Give the lines again exactly as they appear below, from the line with "BARO pin SCL: D2 -> D0" to the line with "SONAR2 pin ECHO: D7 -> none", both included, and only those lines. Leave every picture out.

◆ ◆ ◆ ◆ ◆ ◆ ◆

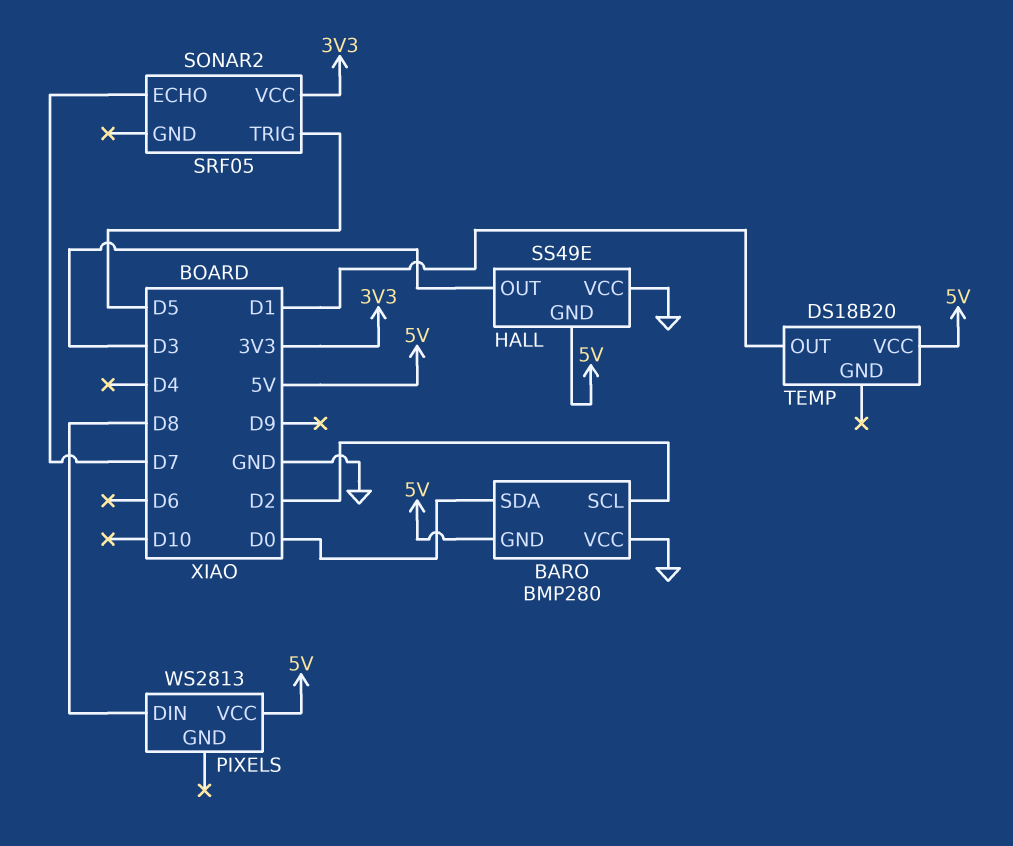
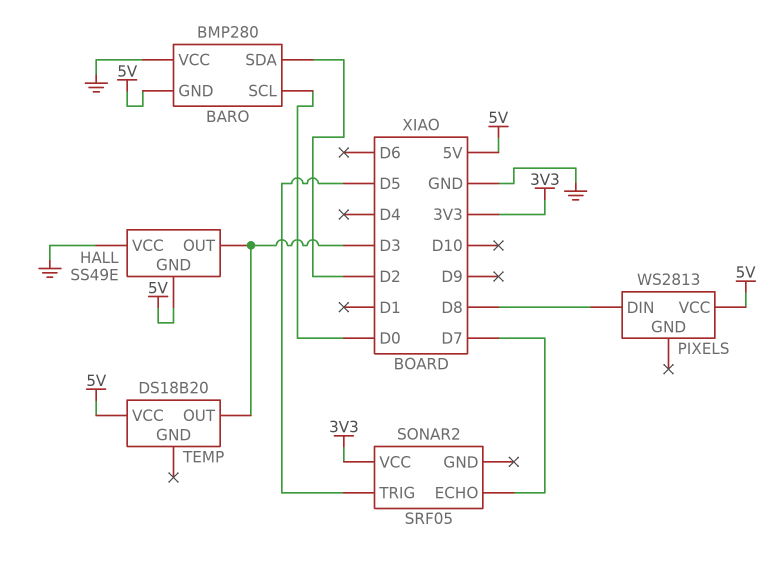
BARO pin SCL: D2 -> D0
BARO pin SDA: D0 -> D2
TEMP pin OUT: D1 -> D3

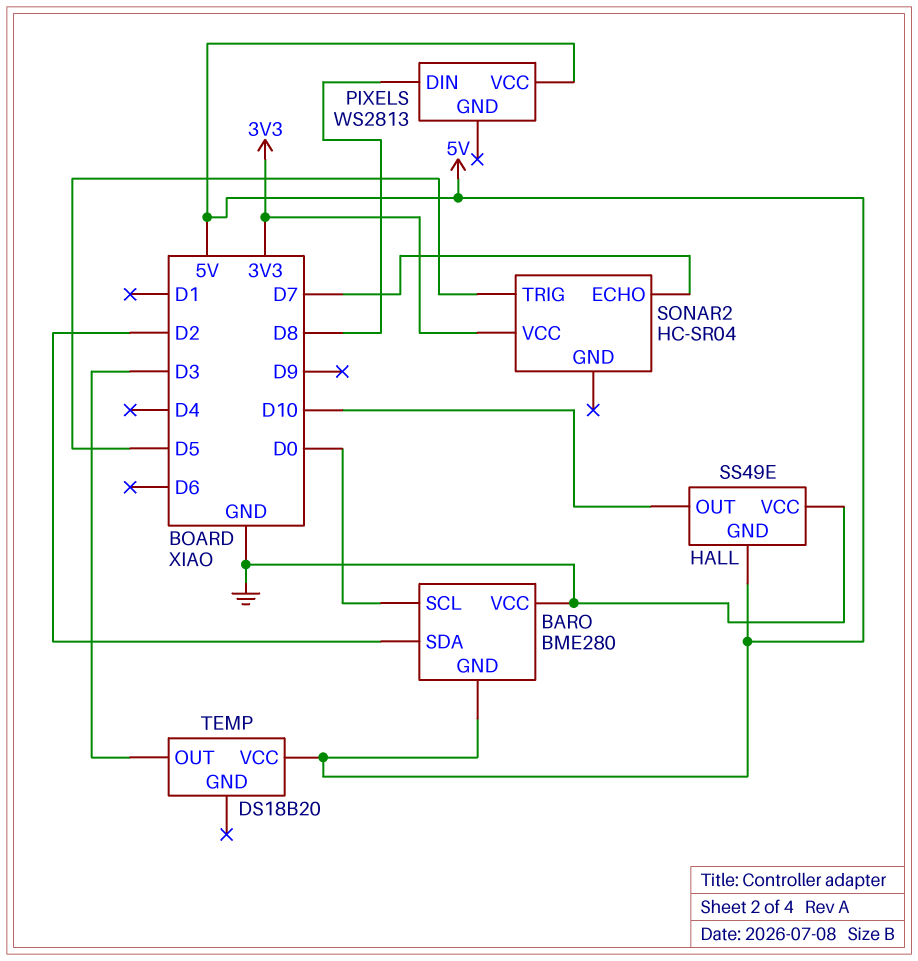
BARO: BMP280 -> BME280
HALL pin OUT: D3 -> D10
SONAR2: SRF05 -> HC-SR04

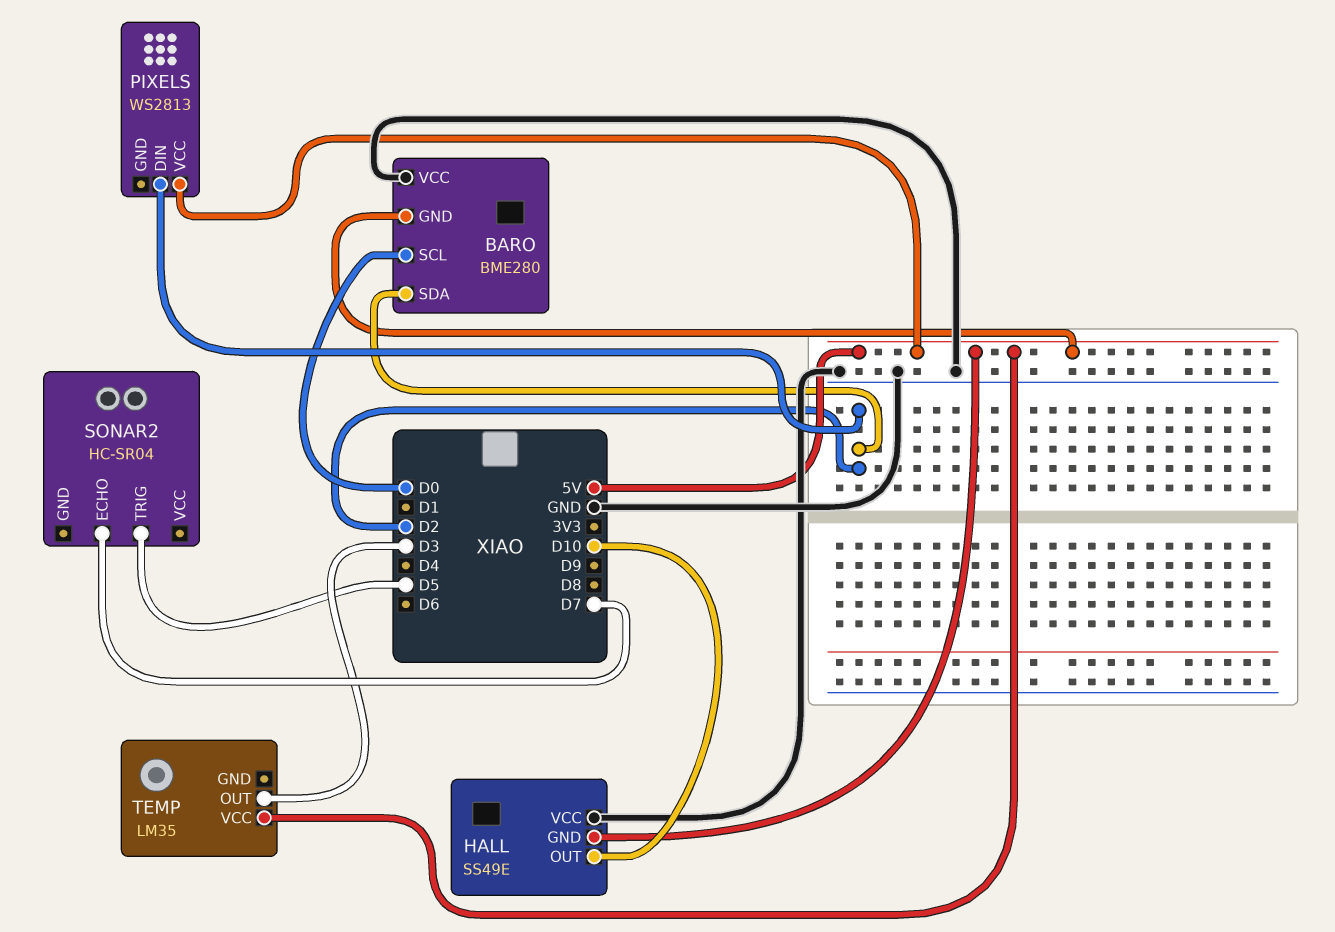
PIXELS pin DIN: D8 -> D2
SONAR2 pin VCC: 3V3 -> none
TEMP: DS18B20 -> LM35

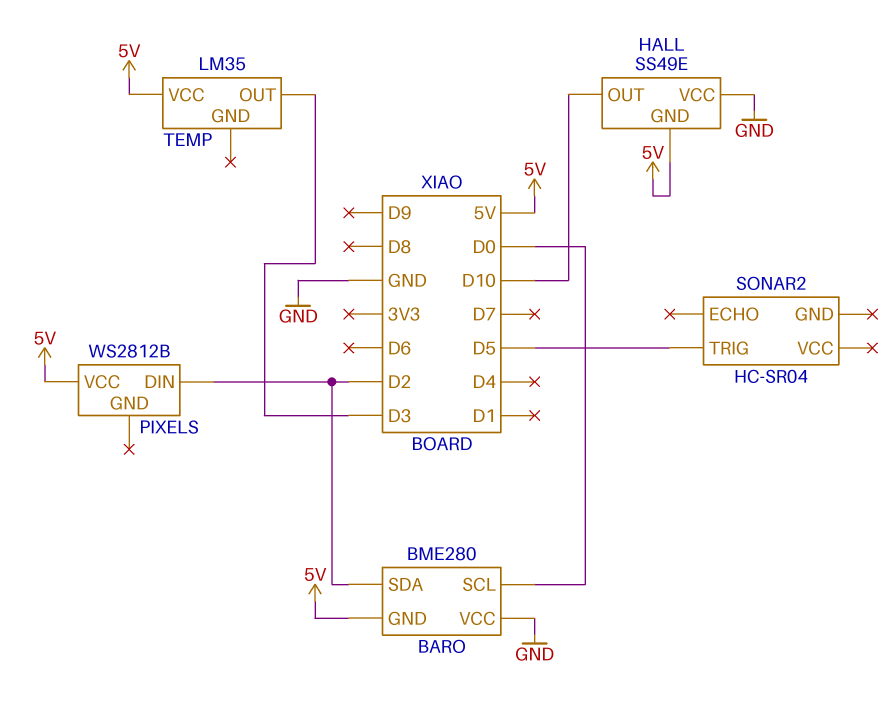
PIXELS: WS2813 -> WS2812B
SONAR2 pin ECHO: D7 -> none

◆ ◆ ◆ ◆ ◆ ◆ ◆

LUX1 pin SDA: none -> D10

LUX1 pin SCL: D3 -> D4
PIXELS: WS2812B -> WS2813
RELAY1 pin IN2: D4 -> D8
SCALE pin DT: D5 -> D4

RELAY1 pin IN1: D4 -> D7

◆ ◆ ◆ ◆ ◆ ◆ ◆

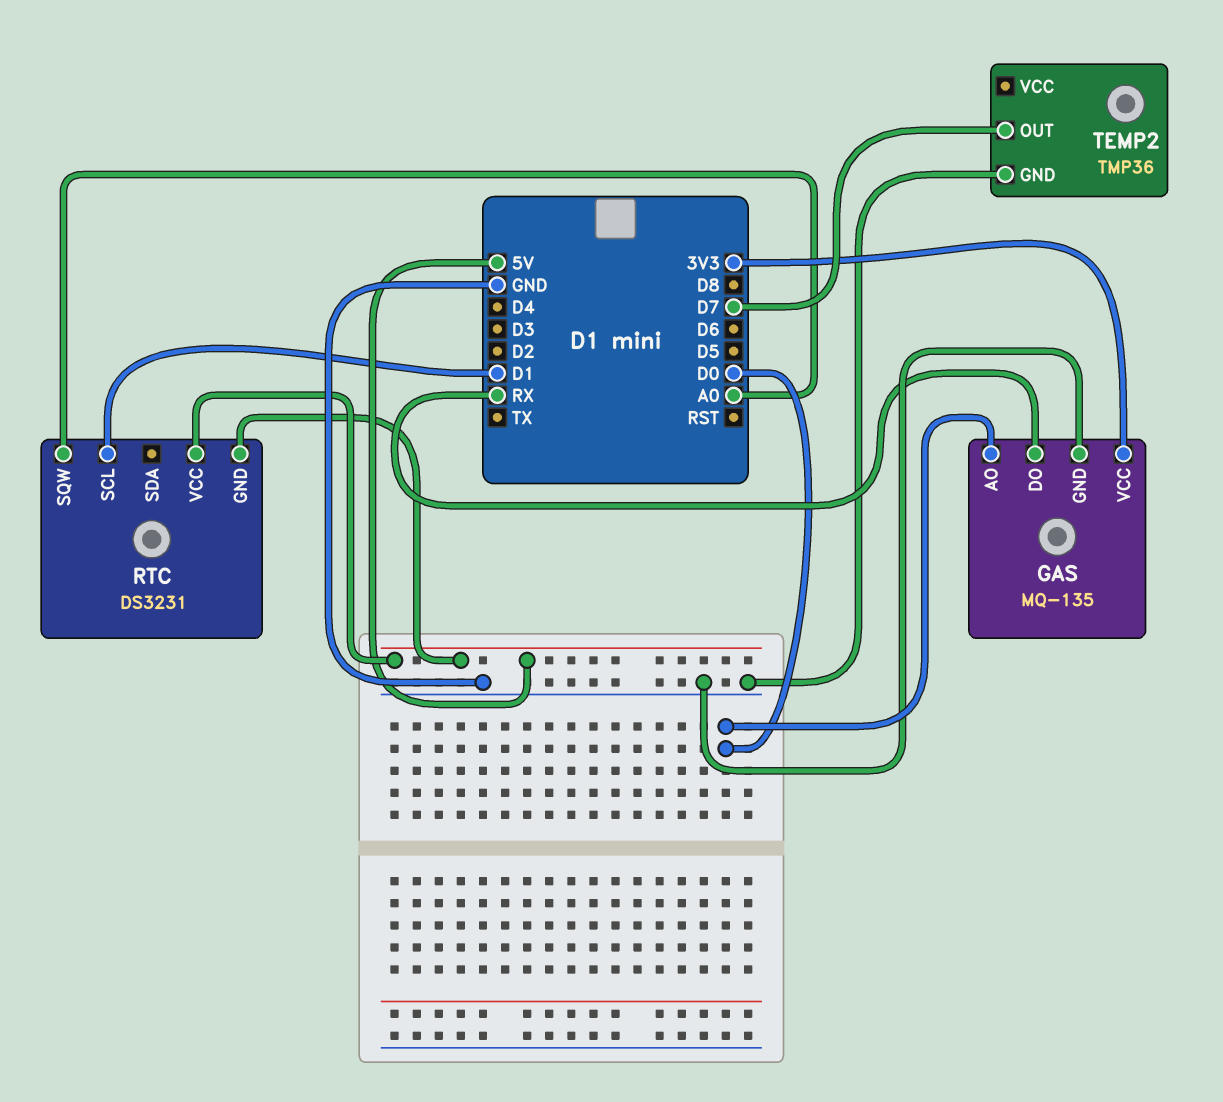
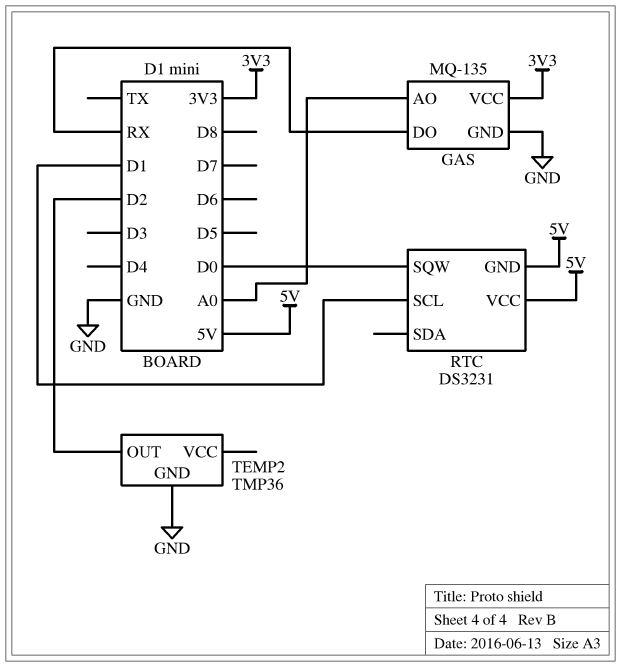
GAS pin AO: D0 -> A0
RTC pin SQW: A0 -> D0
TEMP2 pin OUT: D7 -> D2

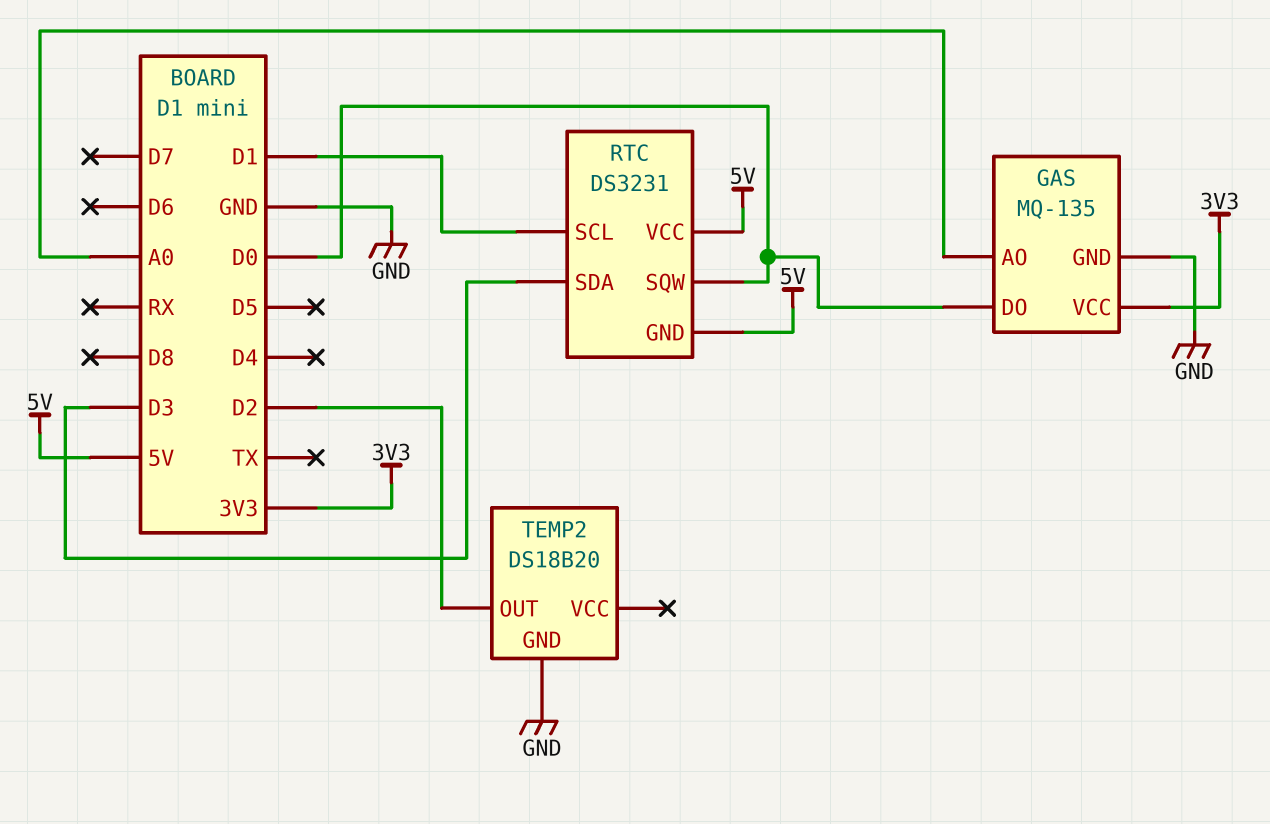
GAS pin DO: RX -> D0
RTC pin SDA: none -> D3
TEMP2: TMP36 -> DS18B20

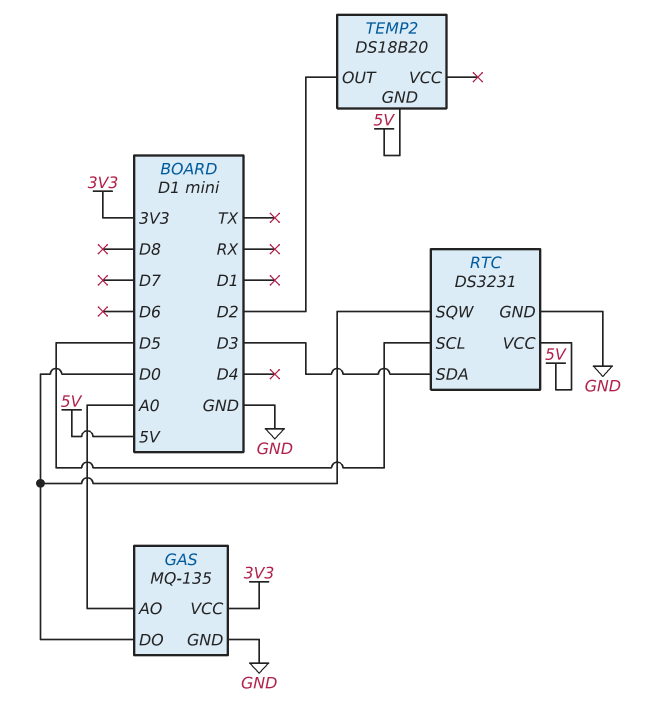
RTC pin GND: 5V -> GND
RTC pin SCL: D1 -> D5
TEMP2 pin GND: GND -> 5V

◆ ◆ ◆ ◆ ◆ ◆ ◆

* **Result**:
BARO pin SCL: D2 -> D0
BARO pin SDA: D0 -> D2
TEMP pin OUT: D1 -> D3

BARO: BMP280 -> BME280
HALL pin OUT: D3 -> D10
SONAR2: SRF05 -> HC-SR04

PIXELS pin DIN: D8 -> D2
SONAR2 pin VCC: 3V3 -> none
TEMP: DS18B20 -> LM35

PIXELS: WS2813 -> WS2812B
SONAR2 pin ECHO: D7 -> none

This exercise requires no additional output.